* **Study material**
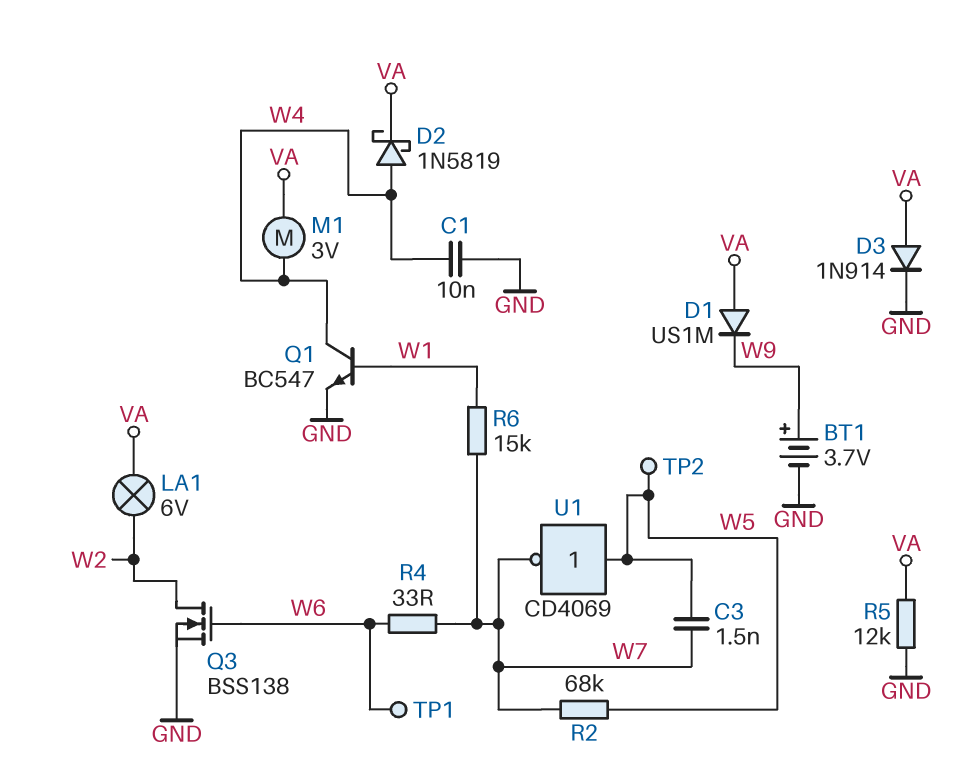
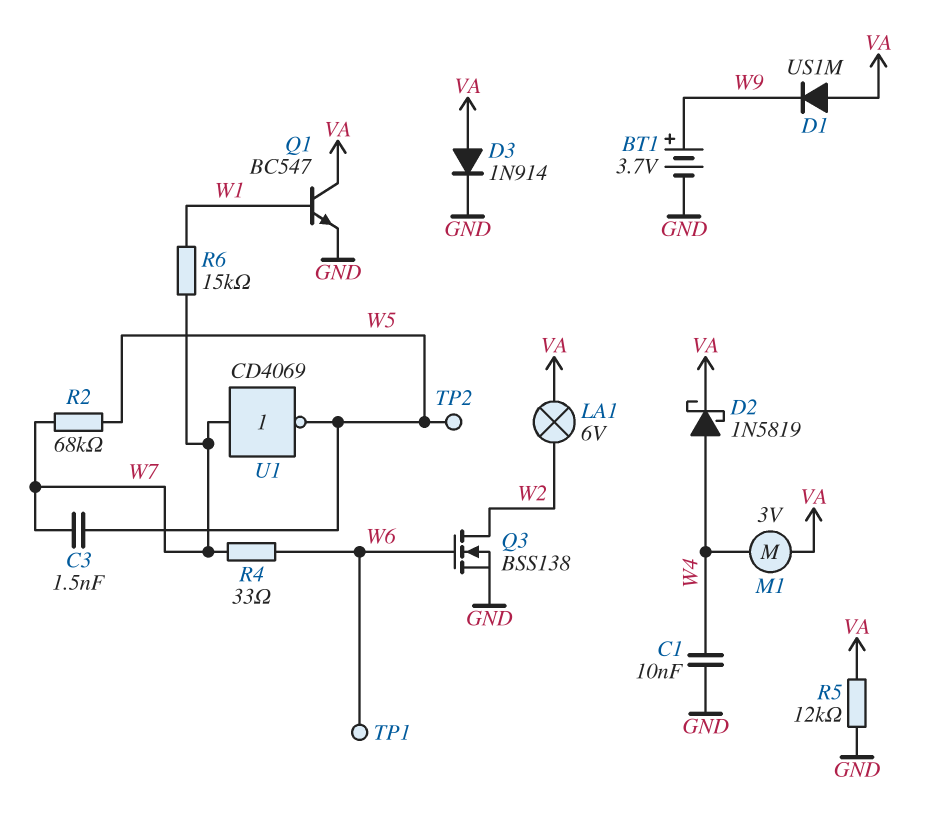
Q1: NPN BC547 (B W1, C W4, E GND) -> NPN BC547 (B W1, C VA, E GND)
U1: NOT CD4069 (in W5, out W7) -> NOT CD4069 (in W7, out W5)

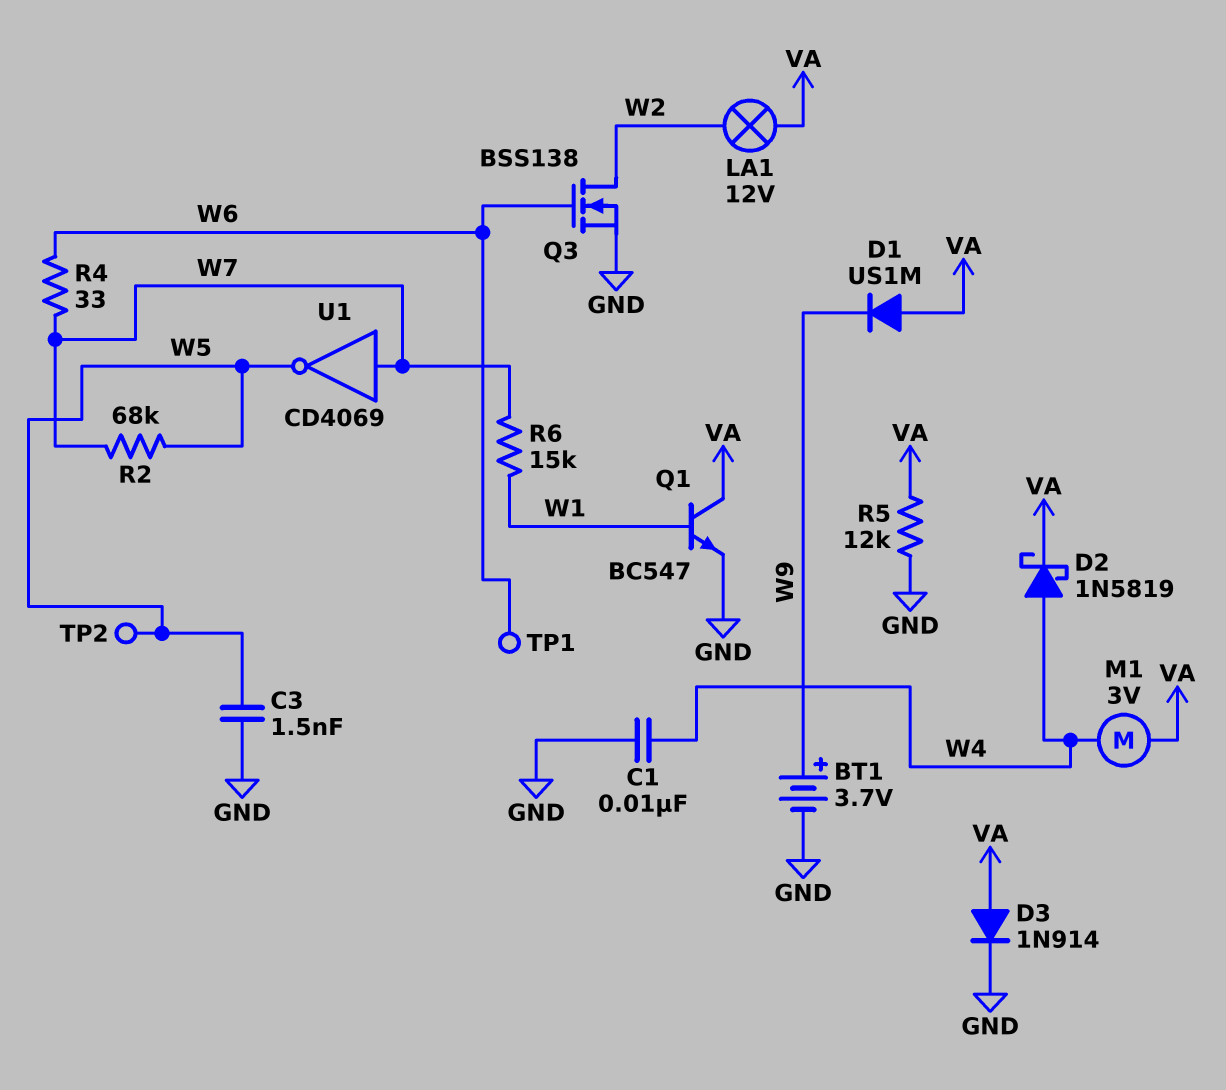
C3: 1.5nF (W5, W7) -> 1.5nF (GND, W5)
LA1: lamp 6V (VA, W2) -> lamp 12V (VA, W2)

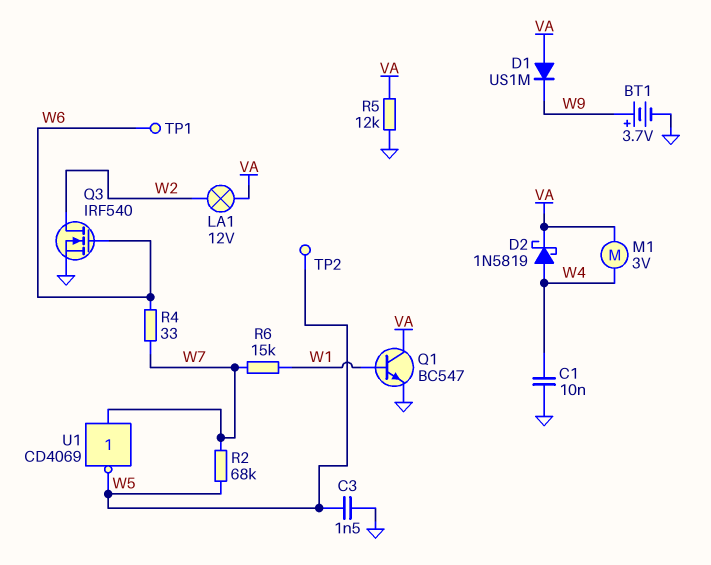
D3: diode 1N914 (A VA, K GND) -> none
Q3: NMOS BSS138 (G W6, D W2, S GND) -> NMOS IRF540 (G W6, D W2, S GND)

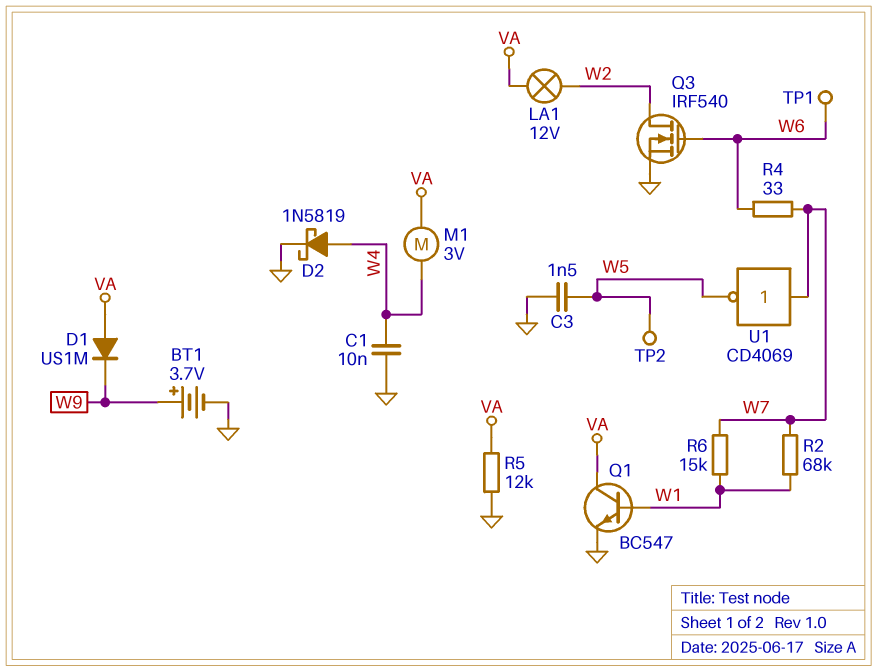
D2: schottky 1N5819 (A W4, K VA) -> schottky 1N5819 (A W4, K GND)
R2: 68k (W5, W7) -> 68k (W1, W7)

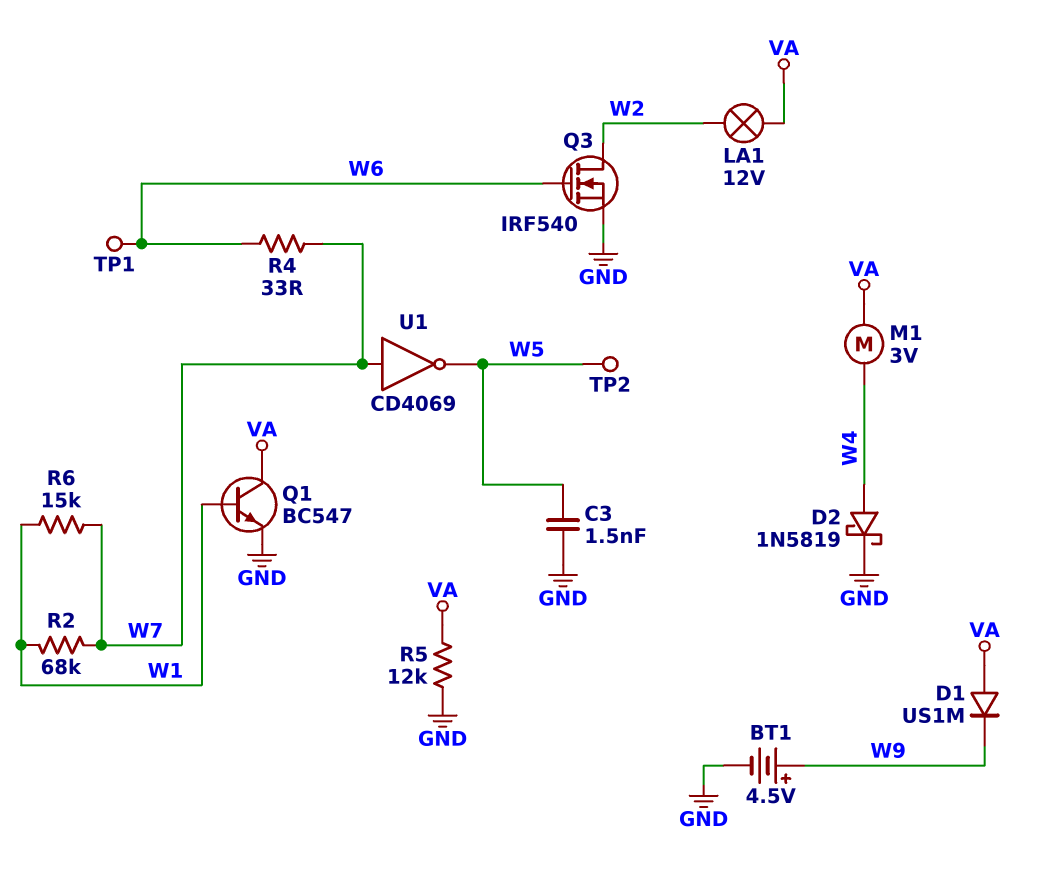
BT1: 3.7V (plus W9, minus GND) -> 4.5V (plus W9, minus GND)
C1: 10nF (GND, W4) -> none

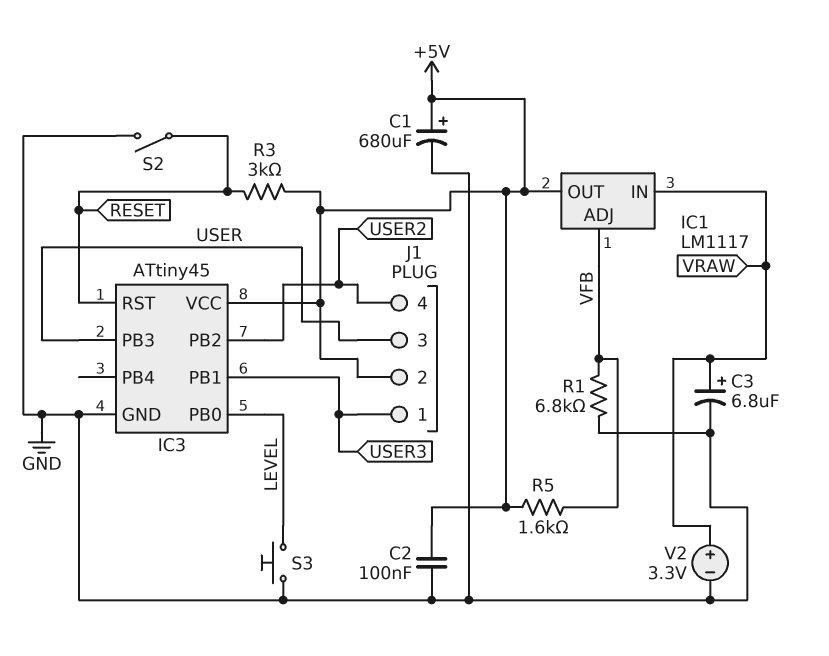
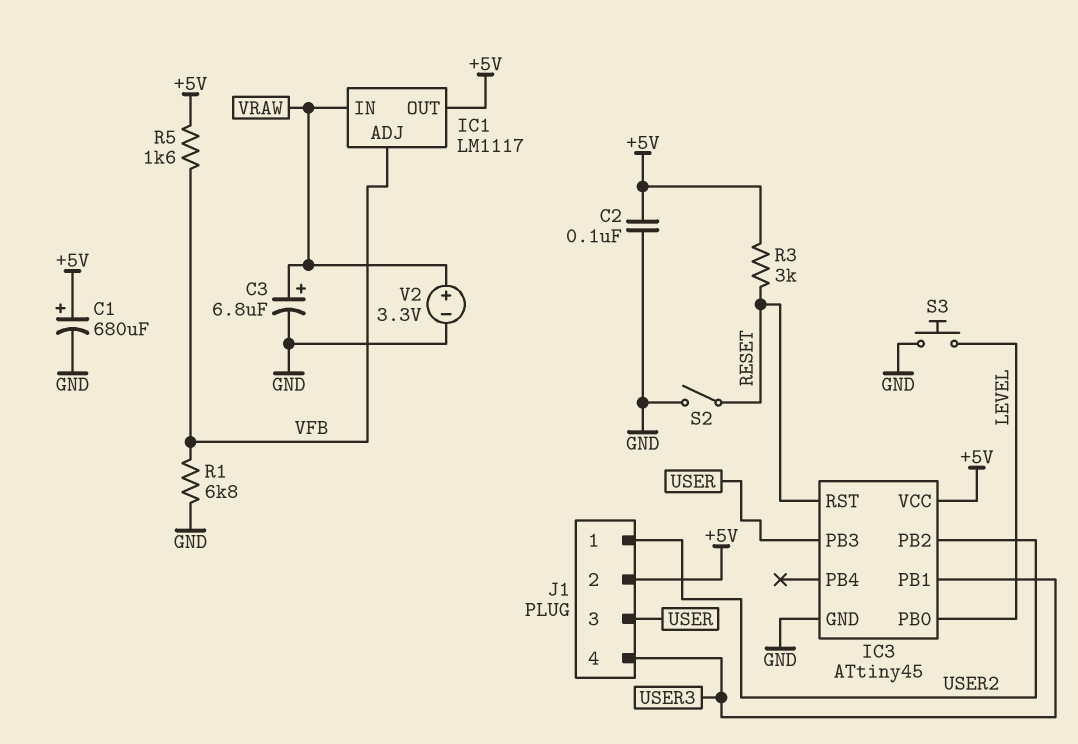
J1 pin 1: USER3 -> USER2
J1 pin 4: USER2 -> USER3

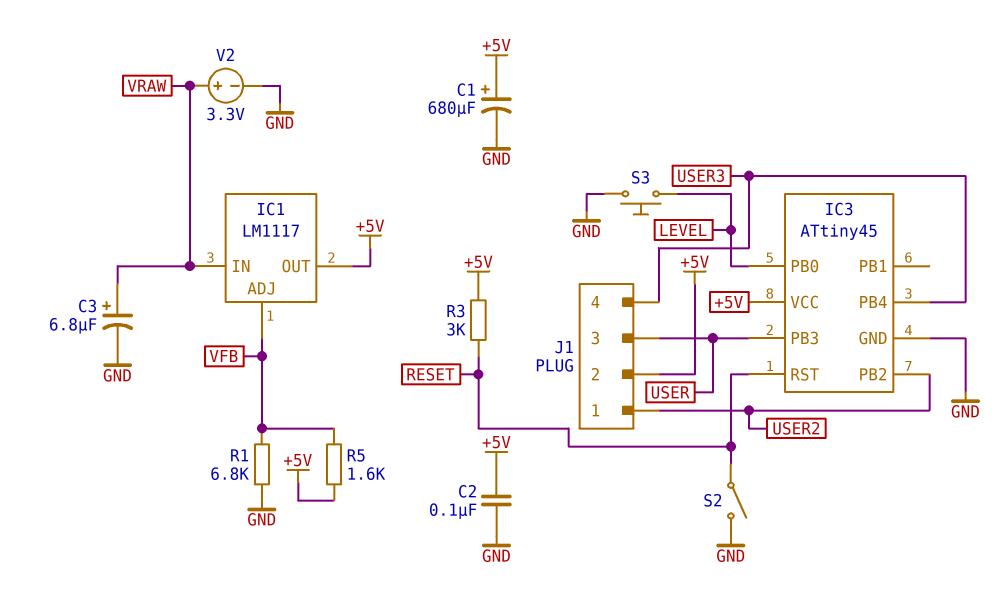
IC3 pin PB1: USER3 -> none
IC3 pin PB4: none -> USER3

* **Exercise instructions**
Your reply should consist solely of the lines from the one containing "J1 pin 4: USER2 -> USER3" through the last line of the material, reproduced exactly and without pictures.

* **Output of the task**
J1 pin 4: USER2 -> USER3

IC3 pin PB1: USER3 -> none
IC3 pin PB4: none -> USER3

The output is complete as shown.